=== What you have to do ===
Looking through the data below, work out how many lines have the word "coche". Reply with that number only.

Object state change records

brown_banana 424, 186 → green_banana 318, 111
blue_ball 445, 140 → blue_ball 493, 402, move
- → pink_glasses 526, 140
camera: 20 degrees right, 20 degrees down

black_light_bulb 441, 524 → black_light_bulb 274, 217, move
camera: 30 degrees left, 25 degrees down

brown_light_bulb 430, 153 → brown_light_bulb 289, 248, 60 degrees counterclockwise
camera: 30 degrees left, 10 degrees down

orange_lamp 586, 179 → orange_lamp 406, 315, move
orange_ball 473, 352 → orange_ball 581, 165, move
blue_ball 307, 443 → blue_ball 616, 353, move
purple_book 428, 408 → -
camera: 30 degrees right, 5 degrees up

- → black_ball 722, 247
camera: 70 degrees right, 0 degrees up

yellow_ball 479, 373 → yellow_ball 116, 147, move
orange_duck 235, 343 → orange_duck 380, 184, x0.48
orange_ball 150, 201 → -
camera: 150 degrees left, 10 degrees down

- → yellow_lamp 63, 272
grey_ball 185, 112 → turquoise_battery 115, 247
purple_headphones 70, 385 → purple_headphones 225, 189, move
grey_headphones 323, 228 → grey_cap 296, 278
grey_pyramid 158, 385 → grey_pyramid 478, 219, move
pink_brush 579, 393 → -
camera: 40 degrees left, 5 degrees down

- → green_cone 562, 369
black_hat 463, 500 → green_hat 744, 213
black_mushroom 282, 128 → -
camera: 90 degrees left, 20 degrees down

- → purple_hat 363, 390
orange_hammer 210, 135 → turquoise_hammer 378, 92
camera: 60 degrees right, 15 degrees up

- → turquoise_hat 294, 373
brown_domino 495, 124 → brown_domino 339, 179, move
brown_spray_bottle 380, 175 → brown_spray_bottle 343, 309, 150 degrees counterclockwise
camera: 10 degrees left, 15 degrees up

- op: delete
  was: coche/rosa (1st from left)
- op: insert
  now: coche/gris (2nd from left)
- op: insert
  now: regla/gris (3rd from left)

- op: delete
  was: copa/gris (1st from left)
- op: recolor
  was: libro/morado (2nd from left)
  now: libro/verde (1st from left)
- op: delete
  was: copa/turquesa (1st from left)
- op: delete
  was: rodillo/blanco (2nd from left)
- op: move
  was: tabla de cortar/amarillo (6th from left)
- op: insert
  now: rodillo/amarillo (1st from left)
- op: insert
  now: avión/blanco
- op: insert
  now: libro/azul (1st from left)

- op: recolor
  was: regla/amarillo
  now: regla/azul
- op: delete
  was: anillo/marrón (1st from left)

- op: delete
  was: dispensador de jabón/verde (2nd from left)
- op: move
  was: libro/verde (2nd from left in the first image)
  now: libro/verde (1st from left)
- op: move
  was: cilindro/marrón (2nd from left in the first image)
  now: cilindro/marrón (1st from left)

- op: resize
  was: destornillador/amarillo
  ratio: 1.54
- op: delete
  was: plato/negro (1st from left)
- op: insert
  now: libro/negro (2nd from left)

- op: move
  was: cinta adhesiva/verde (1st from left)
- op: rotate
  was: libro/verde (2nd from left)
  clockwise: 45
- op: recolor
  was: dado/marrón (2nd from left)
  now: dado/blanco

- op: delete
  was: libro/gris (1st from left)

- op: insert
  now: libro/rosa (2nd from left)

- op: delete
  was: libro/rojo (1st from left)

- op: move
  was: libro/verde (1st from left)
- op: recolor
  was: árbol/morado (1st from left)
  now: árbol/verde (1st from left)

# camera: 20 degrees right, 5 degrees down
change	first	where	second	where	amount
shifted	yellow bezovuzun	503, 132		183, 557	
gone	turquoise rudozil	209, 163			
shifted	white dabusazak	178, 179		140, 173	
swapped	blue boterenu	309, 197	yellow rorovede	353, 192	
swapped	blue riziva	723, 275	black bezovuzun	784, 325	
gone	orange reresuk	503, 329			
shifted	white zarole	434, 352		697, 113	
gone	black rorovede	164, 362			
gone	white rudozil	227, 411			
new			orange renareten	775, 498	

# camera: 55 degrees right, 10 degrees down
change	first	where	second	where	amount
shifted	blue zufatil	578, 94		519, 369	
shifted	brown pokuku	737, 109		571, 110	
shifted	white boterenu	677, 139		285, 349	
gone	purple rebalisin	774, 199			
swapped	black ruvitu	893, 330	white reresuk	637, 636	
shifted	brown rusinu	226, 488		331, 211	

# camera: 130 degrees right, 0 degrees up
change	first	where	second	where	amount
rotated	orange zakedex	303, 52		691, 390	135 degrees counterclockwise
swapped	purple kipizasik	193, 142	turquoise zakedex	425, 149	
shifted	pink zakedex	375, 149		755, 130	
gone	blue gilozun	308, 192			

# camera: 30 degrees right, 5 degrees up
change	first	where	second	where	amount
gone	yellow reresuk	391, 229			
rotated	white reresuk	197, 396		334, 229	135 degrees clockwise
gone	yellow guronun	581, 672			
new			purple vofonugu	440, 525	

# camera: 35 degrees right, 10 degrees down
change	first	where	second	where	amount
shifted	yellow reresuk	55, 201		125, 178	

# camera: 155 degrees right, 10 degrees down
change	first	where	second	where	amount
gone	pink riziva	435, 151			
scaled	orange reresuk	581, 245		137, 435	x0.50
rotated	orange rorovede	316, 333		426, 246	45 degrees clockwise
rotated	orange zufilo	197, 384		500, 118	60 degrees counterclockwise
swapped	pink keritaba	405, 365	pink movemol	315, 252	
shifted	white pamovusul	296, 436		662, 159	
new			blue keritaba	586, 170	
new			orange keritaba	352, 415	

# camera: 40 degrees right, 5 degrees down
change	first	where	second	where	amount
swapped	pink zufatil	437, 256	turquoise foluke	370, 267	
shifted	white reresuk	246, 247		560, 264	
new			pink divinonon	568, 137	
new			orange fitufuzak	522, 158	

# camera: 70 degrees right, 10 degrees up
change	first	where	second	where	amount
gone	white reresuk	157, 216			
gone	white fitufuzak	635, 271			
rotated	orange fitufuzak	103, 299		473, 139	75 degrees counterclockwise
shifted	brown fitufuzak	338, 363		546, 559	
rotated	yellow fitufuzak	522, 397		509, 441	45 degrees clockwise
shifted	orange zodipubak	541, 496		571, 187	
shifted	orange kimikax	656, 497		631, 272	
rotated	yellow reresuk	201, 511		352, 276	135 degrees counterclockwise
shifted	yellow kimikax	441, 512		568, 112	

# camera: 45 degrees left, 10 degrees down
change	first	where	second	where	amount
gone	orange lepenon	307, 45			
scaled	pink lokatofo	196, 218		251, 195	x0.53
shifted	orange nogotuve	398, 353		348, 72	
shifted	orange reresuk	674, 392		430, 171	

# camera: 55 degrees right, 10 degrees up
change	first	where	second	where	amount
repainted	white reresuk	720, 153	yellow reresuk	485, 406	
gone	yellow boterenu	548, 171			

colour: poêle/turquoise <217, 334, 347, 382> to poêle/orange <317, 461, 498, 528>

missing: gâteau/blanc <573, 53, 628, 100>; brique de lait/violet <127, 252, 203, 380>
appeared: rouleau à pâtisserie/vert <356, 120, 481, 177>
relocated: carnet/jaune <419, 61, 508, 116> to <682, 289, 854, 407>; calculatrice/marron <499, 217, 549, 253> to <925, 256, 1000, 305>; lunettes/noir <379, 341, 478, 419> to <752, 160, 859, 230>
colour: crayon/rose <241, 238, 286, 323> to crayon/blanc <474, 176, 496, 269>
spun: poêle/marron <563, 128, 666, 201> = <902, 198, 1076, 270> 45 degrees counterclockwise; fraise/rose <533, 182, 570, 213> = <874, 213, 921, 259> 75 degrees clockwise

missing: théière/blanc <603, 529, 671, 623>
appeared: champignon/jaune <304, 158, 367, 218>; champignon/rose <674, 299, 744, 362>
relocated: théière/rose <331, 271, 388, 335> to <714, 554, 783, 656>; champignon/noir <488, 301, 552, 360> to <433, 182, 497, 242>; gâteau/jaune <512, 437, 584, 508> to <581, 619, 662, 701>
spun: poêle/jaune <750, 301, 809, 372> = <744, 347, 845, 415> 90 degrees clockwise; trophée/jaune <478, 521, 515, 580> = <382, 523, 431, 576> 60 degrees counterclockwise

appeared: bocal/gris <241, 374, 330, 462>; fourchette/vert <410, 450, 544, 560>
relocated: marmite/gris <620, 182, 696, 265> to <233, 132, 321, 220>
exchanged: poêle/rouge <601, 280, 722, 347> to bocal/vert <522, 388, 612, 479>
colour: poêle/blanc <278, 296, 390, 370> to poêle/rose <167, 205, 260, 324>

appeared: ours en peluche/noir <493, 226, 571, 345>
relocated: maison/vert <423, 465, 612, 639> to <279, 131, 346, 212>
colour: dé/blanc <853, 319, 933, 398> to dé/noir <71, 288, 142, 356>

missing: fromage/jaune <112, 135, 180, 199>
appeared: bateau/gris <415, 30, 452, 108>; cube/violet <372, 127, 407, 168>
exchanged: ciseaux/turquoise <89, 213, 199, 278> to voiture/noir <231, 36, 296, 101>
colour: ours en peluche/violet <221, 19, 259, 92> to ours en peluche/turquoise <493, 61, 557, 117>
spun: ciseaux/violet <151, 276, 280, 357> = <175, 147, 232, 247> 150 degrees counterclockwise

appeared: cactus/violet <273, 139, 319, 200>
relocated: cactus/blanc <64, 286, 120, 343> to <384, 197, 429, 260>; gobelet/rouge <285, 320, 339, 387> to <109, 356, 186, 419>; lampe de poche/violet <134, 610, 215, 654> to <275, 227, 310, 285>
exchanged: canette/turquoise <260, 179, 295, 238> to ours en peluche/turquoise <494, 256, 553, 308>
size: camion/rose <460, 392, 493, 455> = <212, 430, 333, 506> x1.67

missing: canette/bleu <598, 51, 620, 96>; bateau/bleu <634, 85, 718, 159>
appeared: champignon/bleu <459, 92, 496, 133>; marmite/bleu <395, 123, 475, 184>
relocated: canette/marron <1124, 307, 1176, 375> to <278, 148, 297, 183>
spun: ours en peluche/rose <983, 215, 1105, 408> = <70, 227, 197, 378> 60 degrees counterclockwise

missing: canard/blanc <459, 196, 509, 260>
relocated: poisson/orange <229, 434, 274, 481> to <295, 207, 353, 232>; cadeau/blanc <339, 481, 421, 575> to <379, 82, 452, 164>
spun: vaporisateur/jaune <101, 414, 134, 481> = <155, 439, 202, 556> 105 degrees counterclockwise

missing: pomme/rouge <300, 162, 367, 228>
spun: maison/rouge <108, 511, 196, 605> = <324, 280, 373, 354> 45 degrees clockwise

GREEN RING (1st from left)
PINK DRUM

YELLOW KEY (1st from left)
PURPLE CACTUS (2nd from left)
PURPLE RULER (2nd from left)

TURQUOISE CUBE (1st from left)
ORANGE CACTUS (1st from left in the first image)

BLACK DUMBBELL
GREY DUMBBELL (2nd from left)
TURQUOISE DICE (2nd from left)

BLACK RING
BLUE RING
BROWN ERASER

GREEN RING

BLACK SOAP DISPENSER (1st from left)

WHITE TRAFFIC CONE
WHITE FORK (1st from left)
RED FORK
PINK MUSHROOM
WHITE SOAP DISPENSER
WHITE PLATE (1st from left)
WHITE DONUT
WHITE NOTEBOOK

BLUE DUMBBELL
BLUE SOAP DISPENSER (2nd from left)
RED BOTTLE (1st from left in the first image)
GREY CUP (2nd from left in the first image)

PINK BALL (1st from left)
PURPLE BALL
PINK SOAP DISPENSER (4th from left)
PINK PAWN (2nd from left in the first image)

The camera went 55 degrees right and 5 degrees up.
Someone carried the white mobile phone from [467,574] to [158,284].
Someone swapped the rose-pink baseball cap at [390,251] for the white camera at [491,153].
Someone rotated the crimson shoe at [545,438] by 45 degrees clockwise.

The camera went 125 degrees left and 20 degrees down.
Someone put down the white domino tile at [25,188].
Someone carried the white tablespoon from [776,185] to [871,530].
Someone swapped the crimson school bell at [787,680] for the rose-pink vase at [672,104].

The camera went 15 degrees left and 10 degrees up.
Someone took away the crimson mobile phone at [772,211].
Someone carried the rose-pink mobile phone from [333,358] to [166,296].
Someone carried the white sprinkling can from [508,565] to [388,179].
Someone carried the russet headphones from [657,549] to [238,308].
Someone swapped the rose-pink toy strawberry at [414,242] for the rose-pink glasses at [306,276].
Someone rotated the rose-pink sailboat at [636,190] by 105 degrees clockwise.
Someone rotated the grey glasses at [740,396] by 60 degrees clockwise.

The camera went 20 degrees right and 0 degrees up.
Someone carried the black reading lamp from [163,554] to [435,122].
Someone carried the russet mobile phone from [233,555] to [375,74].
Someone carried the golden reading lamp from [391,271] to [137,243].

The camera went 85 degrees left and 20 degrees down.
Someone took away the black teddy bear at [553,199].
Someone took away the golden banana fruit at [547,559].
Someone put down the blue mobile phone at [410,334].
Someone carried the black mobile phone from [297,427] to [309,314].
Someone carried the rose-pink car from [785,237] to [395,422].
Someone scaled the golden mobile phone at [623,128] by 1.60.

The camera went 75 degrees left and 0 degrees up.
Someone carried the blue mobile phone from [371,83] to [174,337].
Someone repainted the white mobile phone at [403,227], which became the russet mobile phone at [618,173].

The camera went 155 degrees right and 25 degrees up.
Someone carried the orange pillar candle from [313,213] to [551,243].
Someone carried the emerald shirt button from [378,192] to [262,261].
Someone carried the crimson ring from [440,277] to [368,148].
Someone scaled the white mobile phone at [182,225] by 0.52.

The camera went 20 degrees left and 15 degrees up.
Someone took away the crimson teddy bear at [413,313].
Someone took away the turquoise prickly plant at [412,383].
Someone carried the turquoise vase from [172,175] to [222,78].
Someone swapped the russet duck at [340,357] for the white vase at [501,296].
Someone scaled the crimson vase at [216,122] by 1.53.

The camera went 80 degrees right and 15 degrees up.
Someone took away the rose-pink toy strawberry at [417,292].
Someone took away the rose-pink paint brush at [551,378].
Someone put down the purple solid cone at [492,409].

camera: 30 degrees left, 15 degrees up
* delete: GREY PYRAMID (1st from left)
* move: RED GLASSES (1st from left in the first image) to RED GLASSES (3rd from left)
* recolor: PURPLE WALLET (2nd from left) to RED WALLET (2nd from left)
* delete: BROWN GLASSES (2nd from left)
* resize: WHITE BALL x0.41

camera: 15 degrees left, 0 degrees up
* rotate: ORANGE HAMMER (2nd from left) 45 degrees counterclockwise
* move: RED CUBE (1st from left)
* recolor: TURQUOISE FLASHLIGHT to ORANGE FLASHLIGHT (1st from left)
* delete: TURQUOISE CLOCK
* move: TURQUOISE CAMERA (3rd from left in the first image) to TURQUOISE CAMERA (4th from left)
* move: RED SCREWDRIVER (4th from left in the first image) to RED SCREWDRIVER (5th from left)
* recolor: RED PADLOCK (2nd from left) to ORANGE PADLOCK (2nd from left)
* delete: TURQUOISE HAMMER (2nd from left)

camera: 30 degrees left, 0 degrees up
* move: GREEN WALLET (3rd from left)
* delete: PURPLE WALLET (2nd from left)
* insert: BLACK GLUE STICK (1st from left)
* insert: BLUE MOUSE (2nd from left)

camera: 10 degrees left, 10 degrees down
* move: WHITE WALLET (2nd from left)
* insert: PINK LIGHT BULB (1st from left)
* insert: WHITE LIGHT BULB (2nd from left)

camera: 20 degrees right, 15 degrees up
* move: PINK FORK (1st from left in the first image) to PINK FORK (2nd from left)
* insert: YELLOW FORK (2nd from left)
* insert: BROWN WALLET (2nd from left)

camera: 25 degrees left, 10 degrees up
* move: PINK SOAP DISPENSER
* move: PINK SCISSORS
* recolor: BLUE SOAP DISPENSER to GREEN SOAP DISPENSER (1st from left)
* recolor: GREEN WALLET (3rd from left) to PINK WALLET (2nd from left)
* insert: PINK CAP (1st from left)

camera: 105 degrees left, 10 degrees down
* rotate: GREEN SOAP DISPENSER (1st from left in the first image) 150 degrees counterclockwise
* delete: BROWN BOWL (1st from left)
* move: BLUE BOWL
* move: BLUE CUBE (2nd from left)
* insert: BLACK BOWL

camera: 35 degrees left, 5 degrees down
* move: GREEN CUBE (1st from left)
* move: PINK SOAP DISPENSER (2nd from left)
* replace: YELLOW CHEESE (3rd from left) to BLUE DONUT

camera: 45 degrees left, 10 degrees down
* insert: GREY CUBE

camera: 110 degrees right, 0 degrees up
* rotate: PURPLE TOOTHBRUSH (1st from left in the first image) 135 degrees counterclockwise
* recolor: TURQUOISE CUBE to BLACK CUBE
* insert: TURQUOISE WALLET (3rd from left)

=== Reply to the task ===
2